> [Required action]
Return only those lines of the records below in which "none" appears.

> [Available records]
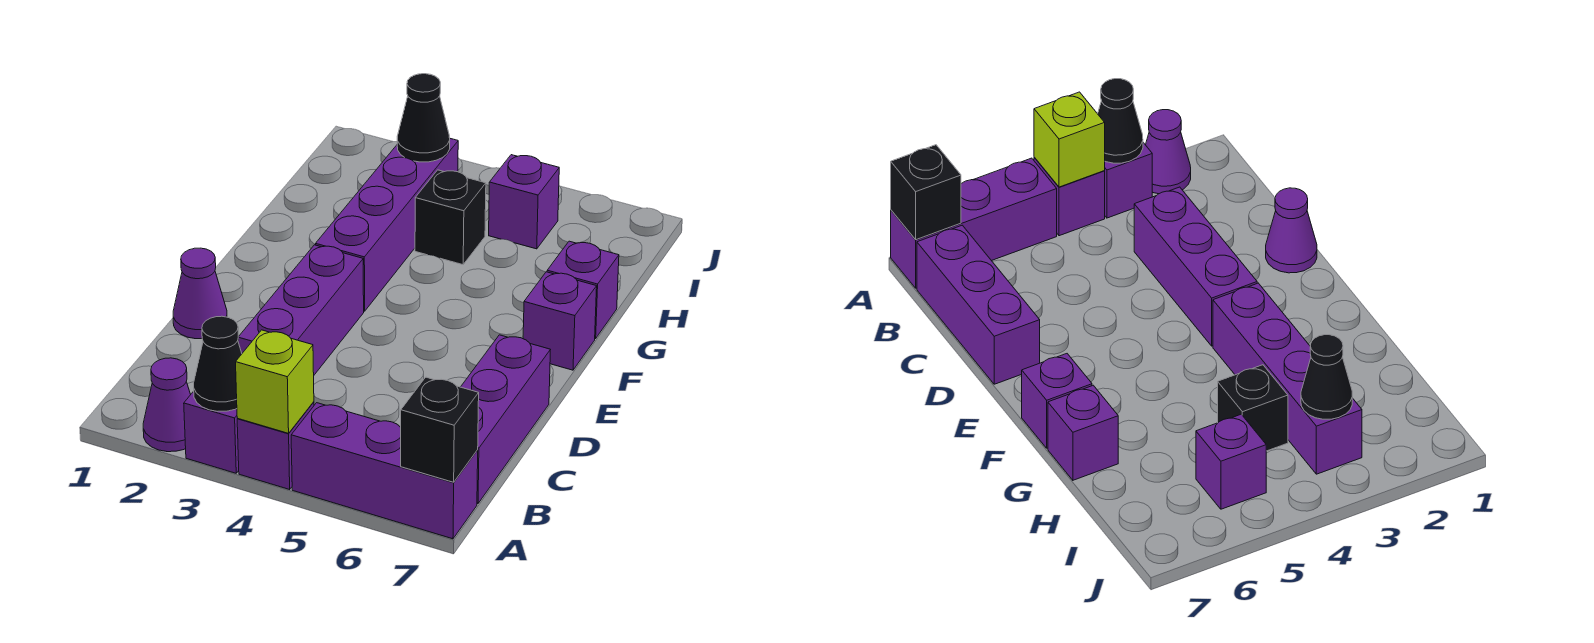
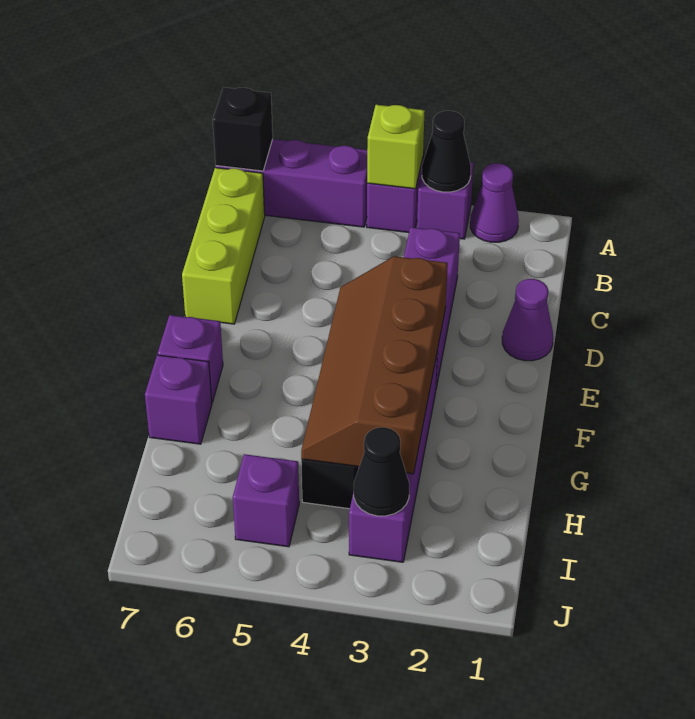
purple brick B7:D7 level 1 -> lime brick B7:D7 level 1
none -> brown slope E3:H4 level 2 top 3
...
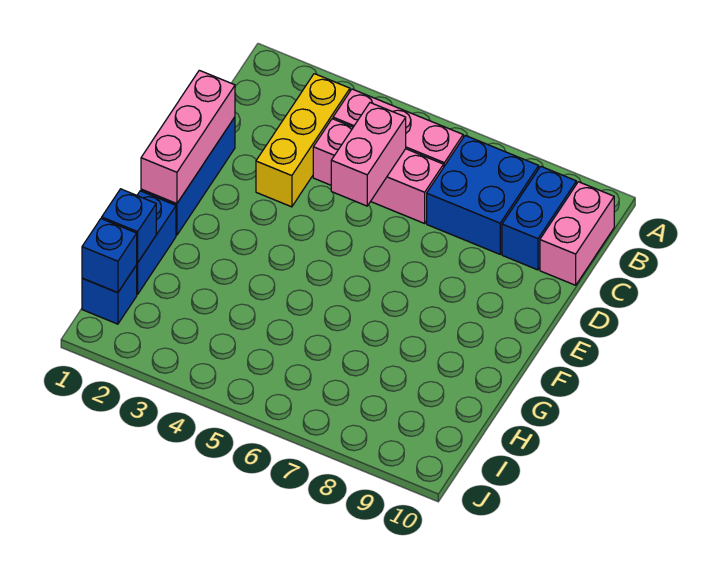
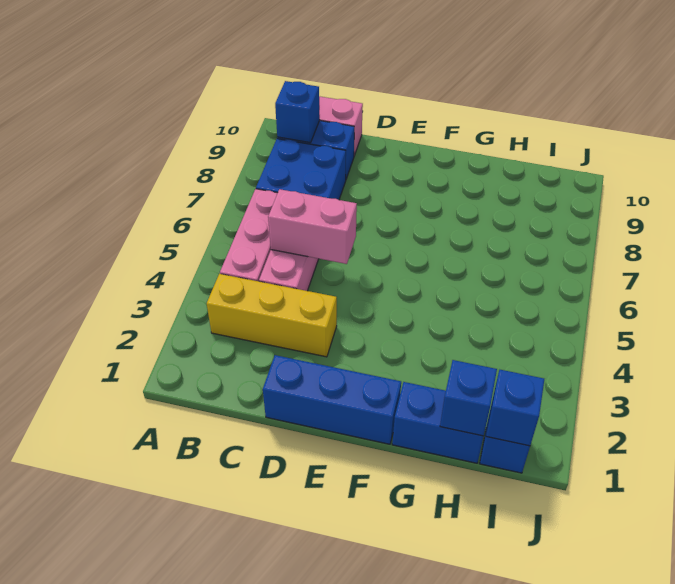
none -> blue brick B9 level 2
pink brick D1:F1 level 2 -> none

> [Response to this exercise]
none -> brown slope E3:H4 level 2 top 3
none -> blue brick B9 level 2
pink brick D1:F1 level 2 -> none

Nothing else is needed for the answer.